Excerpted data:
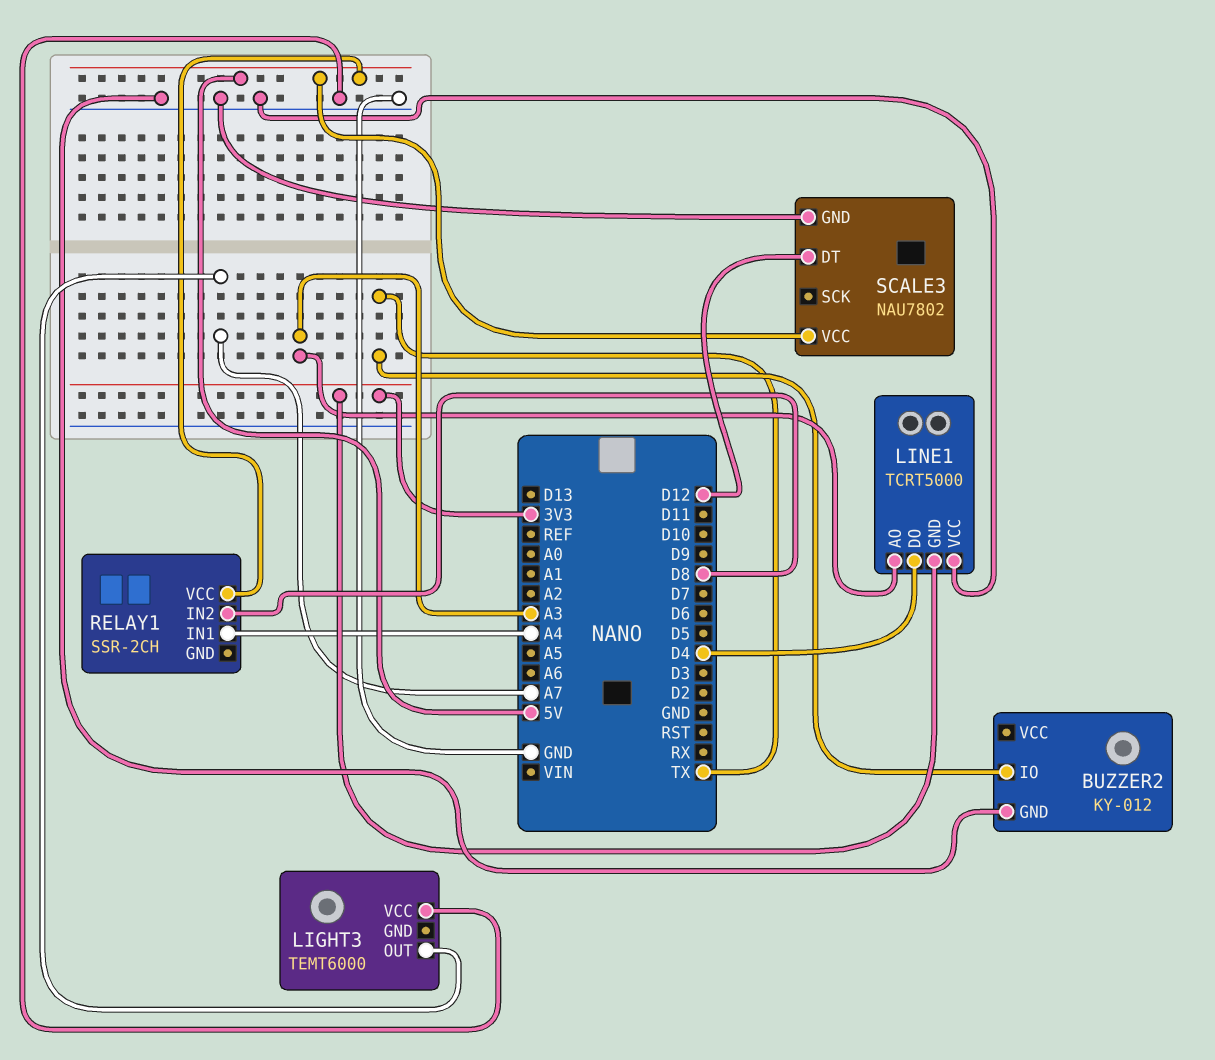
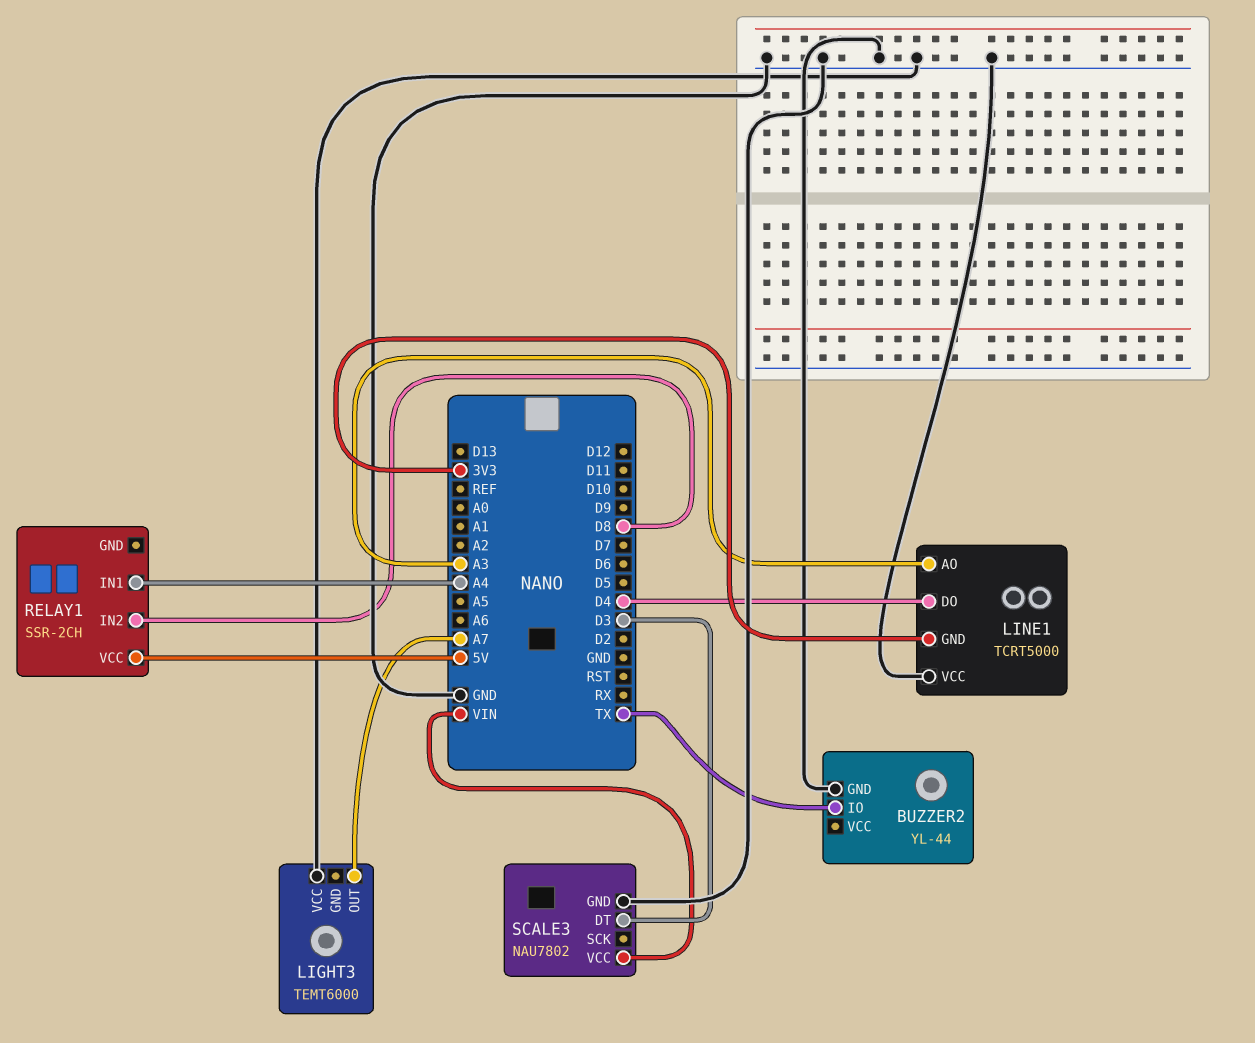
BUZZER2: KY-012 -> YL-44
SCALE3 pin DT: D12 -> D3
SCALE3 pin VCC: 5V -> VIN

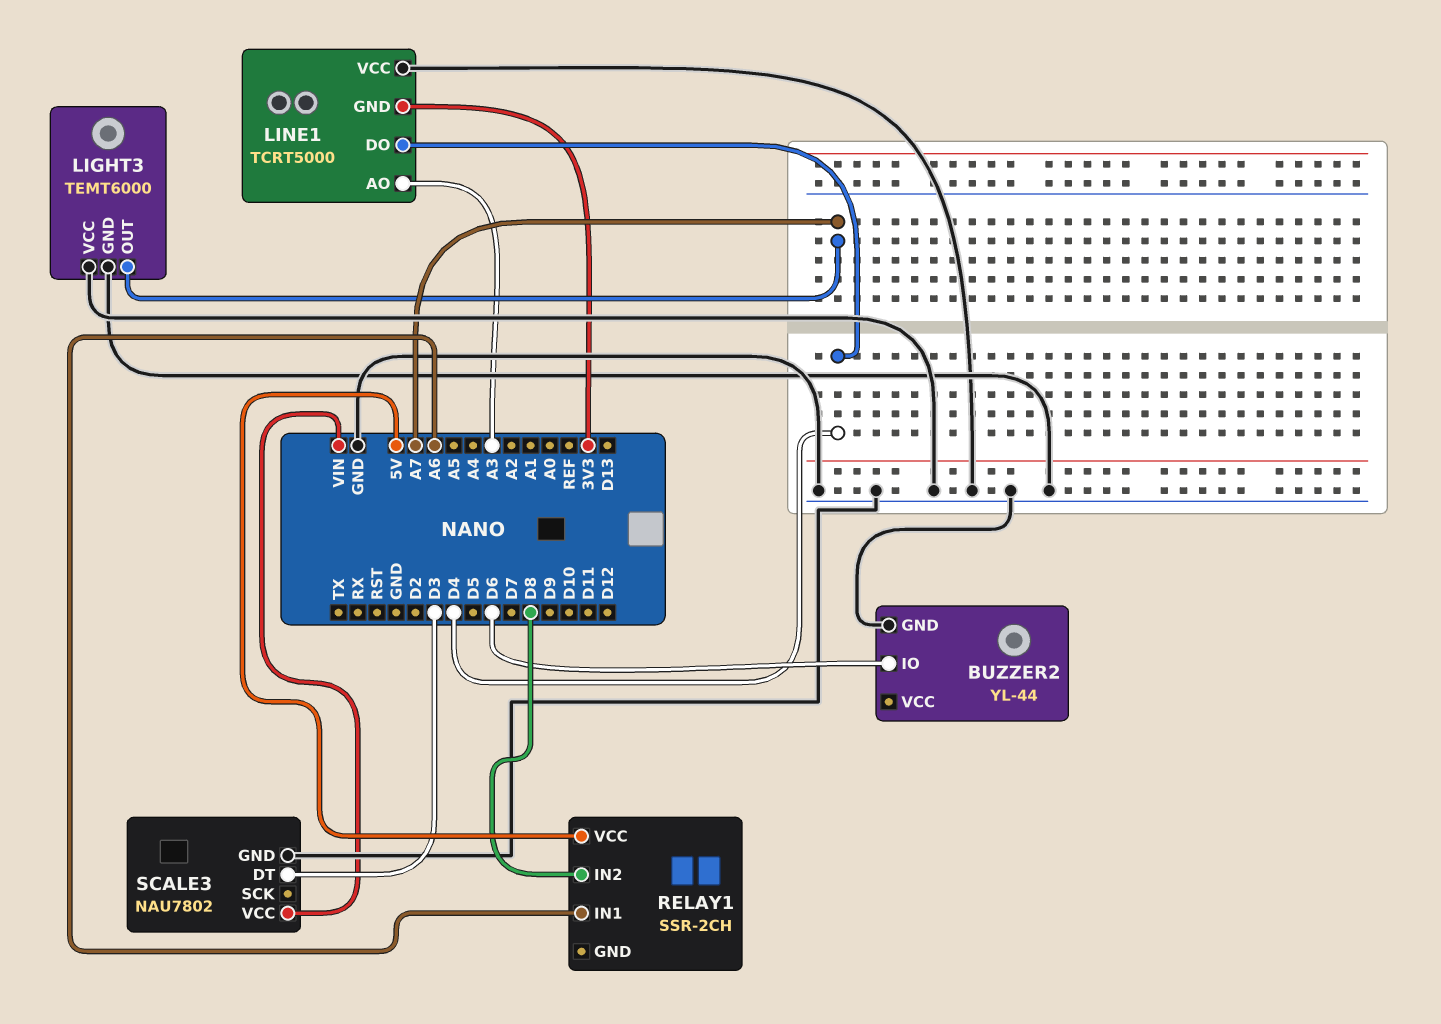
BUZZER2 pin IO: TX -> D6
LIGHT3 pin GND: none -> GND
RELAY1 pin IN1: A4 -> A6

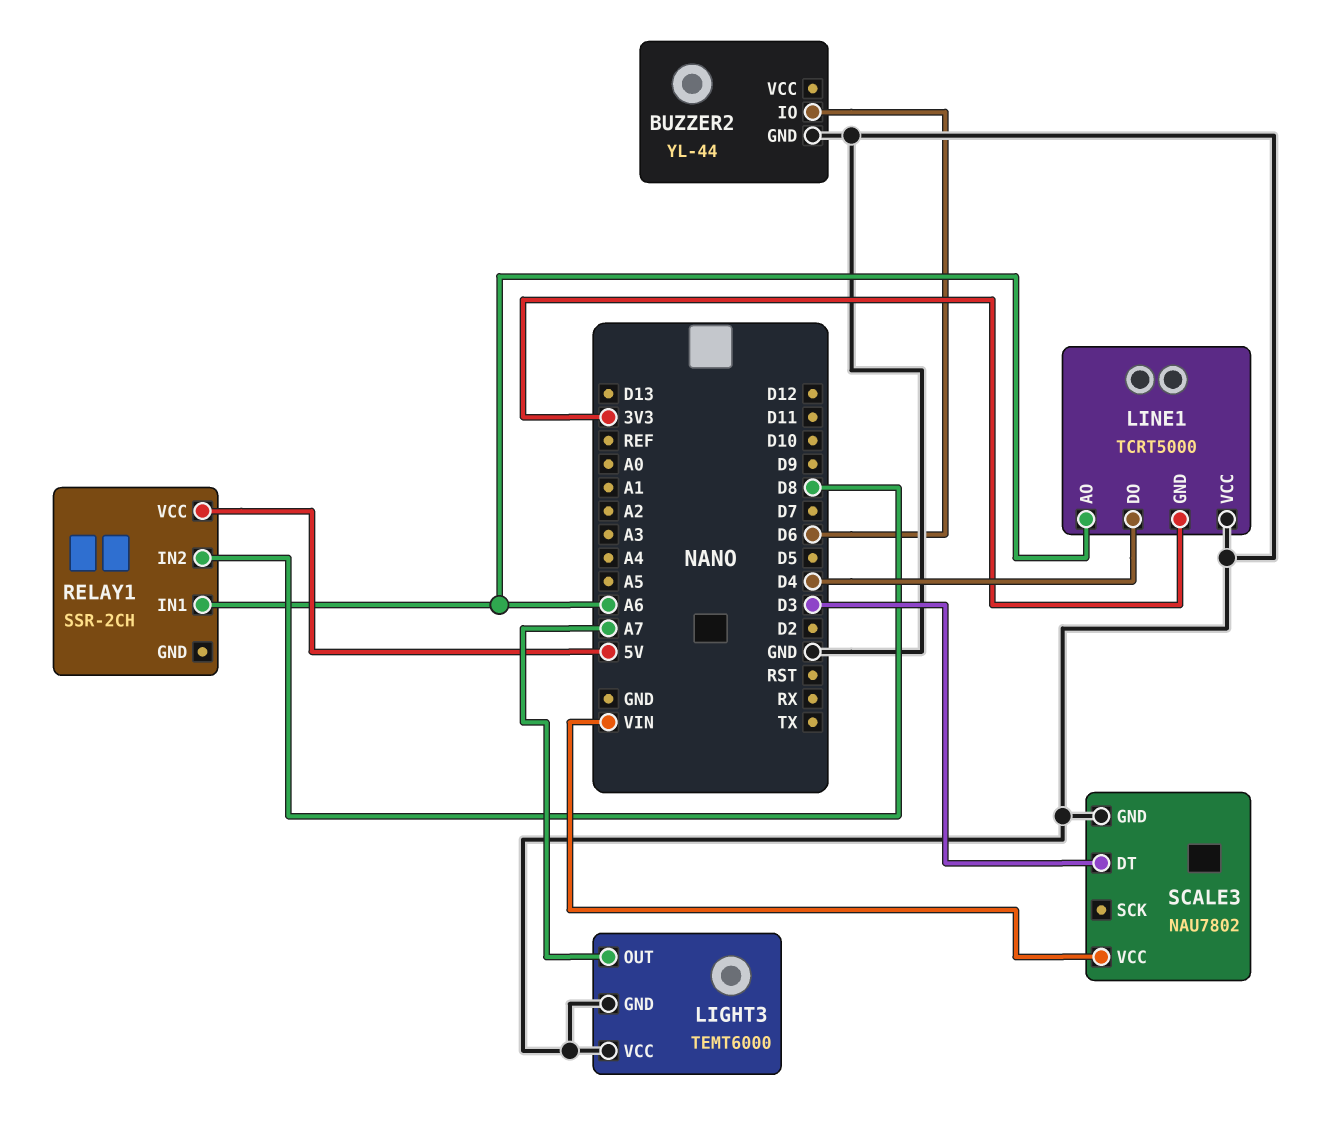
LINE1 pin AO: A3 -> A6

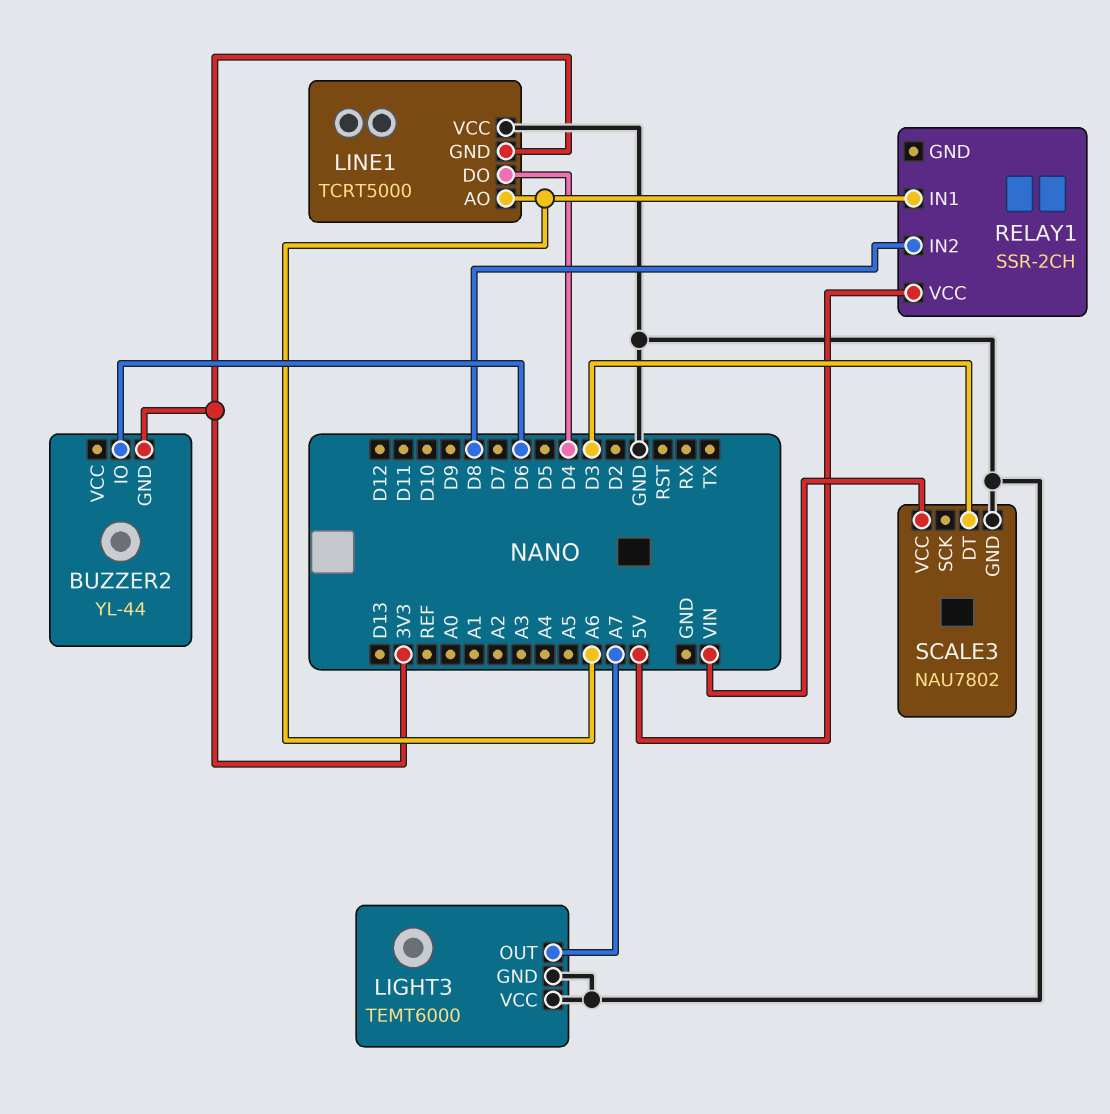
BUZZER2 pin GND: GND -> 3V3

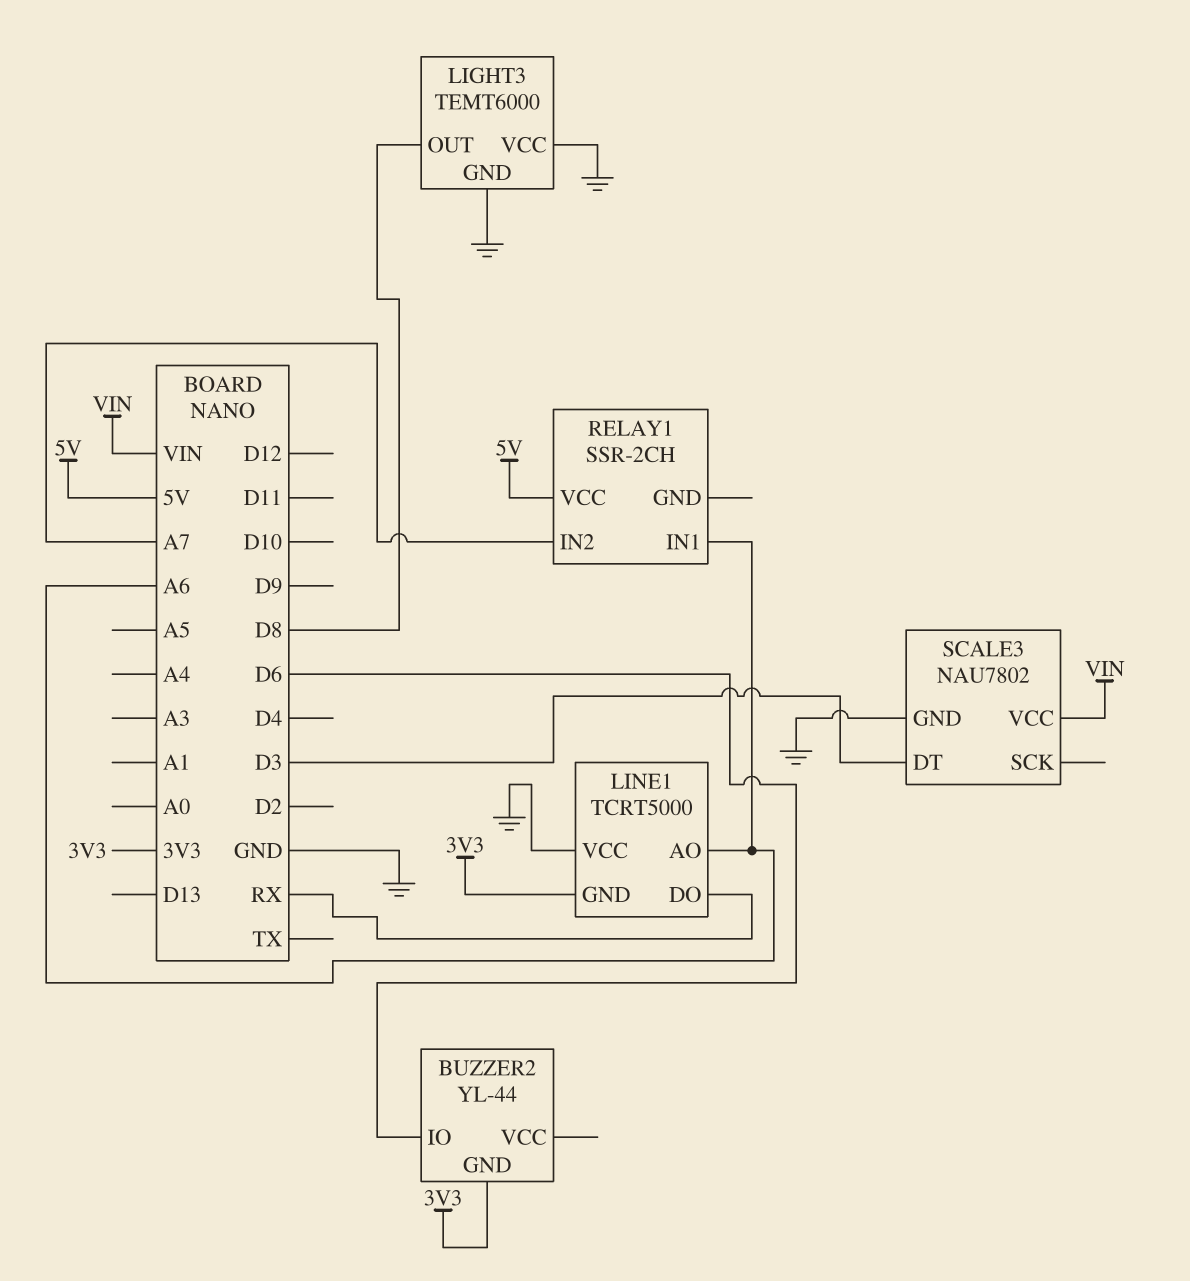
LIGHT3 pin OUT: A7 -> D8
LINE1 pin DO: D4 -> RX
RELAY1 pin IN2: D8 -> A7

Directions for this task: Return exactly the lines that begin with the one containing "LINE1 pin AO: A3 -> A6" and end with the final line of the data above; include no pictures.

Written response:
LINE1 pin AO: A3 -> A6

BUZZER2 pin GND: GND -> 3V3

LIGHT3 pin OUT: A7 -> D8
LINE1 pin DO: D4 -> RX
RELAY1 pin IN2: D8 -> A7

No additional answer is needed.